- [Objective]
Reproduce each of the items below verbatim, line by line, and omit the pictures from your output.

-- Start --

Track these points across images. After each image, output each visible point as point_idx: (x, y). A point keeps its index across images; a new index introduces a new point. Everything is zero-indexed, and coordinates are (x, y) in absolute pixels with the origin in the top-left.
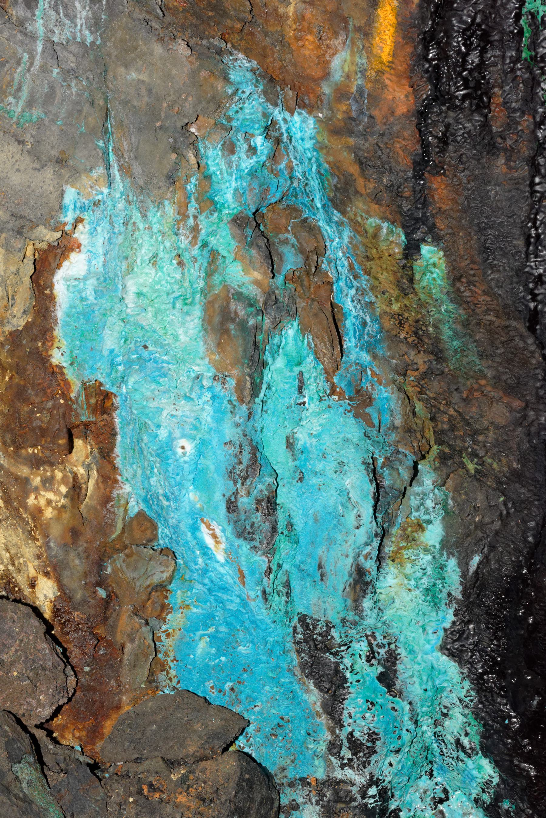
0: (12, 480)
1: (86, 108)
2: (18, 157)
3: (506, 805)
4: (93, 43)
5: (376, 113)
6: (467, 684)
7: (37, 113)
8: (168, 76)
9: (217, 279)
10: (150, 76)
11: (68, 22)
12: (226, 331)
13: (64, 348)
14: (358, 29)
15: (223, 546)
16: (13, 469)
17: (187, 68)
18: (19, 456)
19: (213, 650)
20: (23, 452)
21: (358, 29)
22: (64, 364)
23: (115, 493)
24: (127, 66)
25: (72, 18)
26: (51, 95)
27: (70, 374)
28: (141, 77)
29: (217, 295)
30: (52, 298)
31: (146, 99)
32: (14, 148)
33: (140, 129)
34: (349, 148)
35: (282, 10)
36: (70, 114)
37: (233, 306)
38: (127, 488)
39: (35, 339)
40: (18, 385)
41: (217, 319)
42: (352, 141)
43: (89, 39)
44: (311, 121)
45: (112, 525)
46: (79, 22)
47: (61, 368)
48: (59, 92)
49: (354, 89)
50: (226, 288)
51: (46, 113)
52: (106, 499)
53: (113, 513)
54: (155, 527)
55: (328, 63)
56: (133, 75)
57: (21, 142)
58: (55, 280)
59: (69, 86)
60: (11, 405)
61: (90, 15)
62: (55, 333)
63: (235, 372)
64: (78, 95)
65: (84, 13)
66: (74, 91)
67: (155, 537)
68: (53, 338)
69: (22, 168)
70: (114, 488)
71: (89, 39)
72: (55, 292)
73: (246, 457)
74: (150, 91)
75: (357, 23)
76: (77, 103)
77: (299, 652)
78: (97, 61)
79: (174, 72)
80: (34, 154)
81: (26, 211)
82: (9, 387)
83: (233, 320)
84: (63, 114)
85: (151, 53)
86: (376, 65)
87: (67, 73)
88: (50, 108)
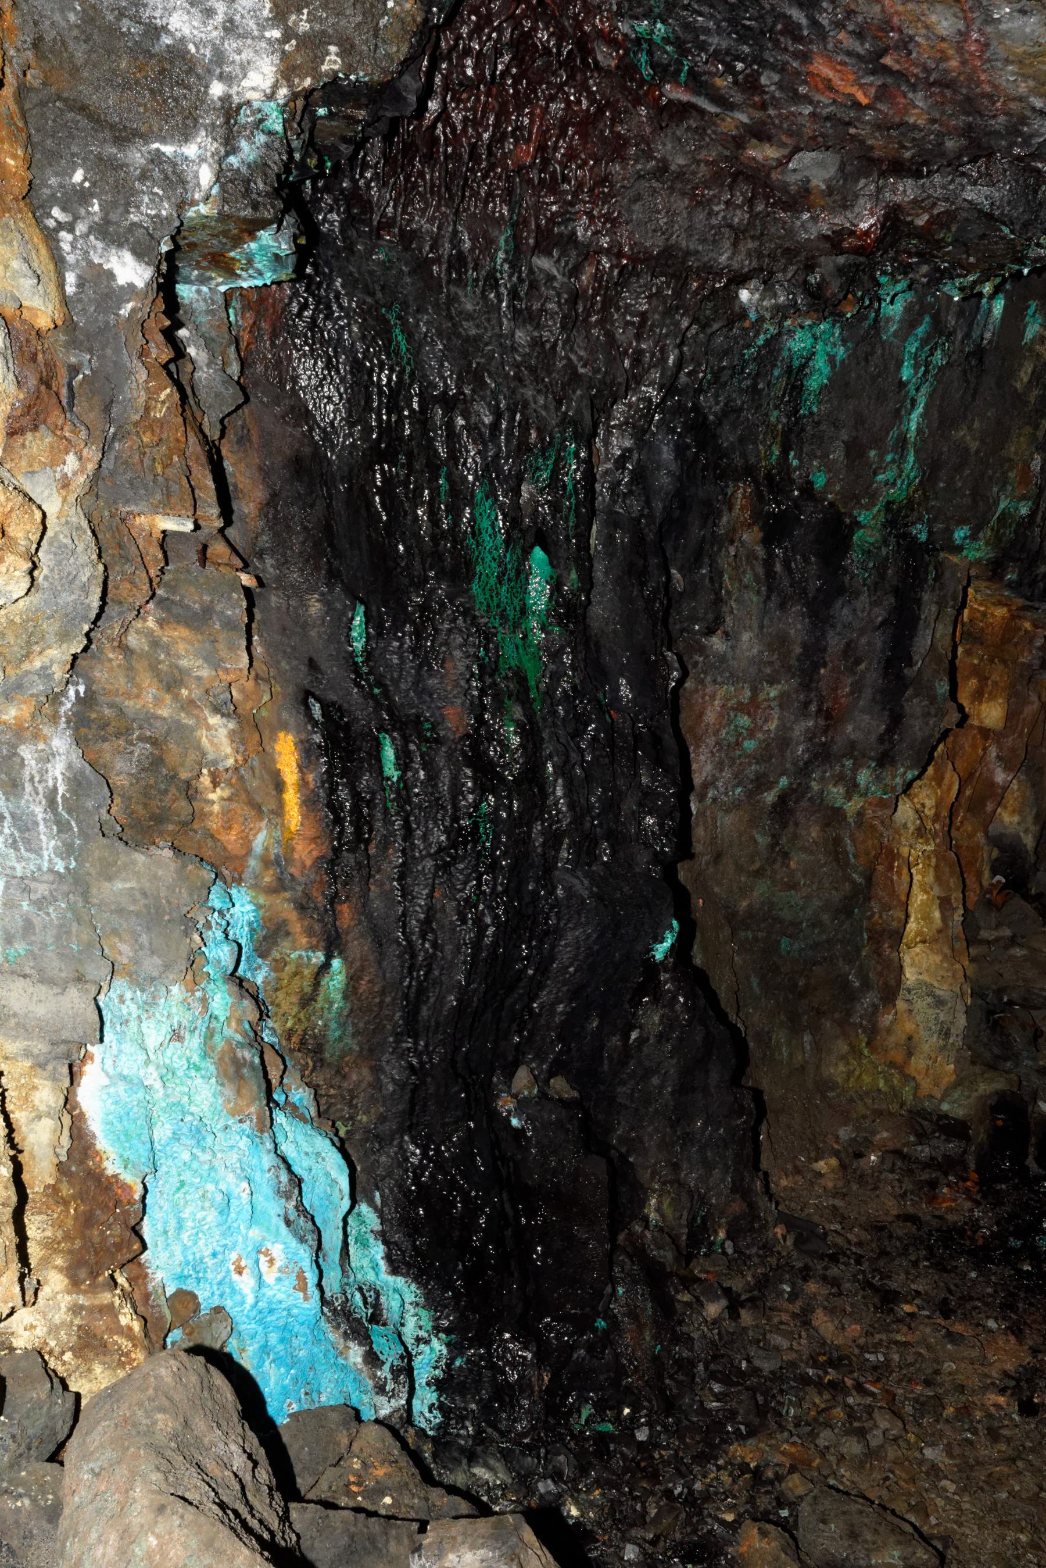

-- End --

- [Task solution]
Track these points across images. After each image, output each visible point as point_idx: (x, y). A point keeps its index across images; a new index introduces a new point. Everything is zero-indexed, and coordinates are (x, y) in absolute pixels with the origin in the top-left.
0: (12, 480)
1: (86, 108)
2: (18, 157)
3: (506, 805)
4: (93, 43)
5: (376, 113)
6: (467, 684)
7: (37, 113)
8: (168, 76)
9: (217, 279)
10: (150, 76)
11: (68, 22)
12: (226, 331)
13: (64, 348)
14: (358, 29)
15: (223, 546)
16: (13, 469)
17: (187, 68)
18: (19, 456)
19: (213, 650)
20: (23, 452)
21: (358, 29)
22: (64, 364)
23: (115, 493)
24: (127, 66)
25: (72, 18)
26: (51, 95)
27: (70, 374)
28: (141, 77)
29: (217, 295)
30: (52, 298)
31: (146, 99)
32: (14, 148)
33: (140, 129)
34: (349, 148)
35: (282, 10)
36: (70, 114)
37: (233, 306)
38: (127, 488)
39: (35, 339)
40: (18, 385)
41: (217, 319)
42: (352, 141)
43: (89, 39)
44: (311, 121)
45: (112, 525)
46: (79, 22)
47: (61, 368)
48: (59, 92)
49: (354, 89)
50: (226, 288)
51: (46, 113)
52: (106, 499)
53: (113, 513)
54: (155, 527)
55: (328, 63)
56: (133, 75)
57: (21, 142)
58: (55, 280)
59: (69, 86)
60: (11, 405)
61: (90, 15)
62: (55, 333)
63: (235, 372)
64: (78, 95)
65: (84, 13)
66: (74, 91)
67: (155, 537)
68: (53, 338)
69: (22, 168)
70: (114, 488)
71: (89, 39)
72: (55, 292)
73: (246, 457)
74: (150, 91)
75: (357, 23)
76: (77, 103)
77: (299, 652)
78: (97, 61)
79: (174, 72)
80: (34, 154)
81: (26, 211)
82: (9, 387)
83: (233, 320)
84: (63, 114)
85: (151, 53)
86: (376, 65)
87: (67, 73)
88: (50, 108)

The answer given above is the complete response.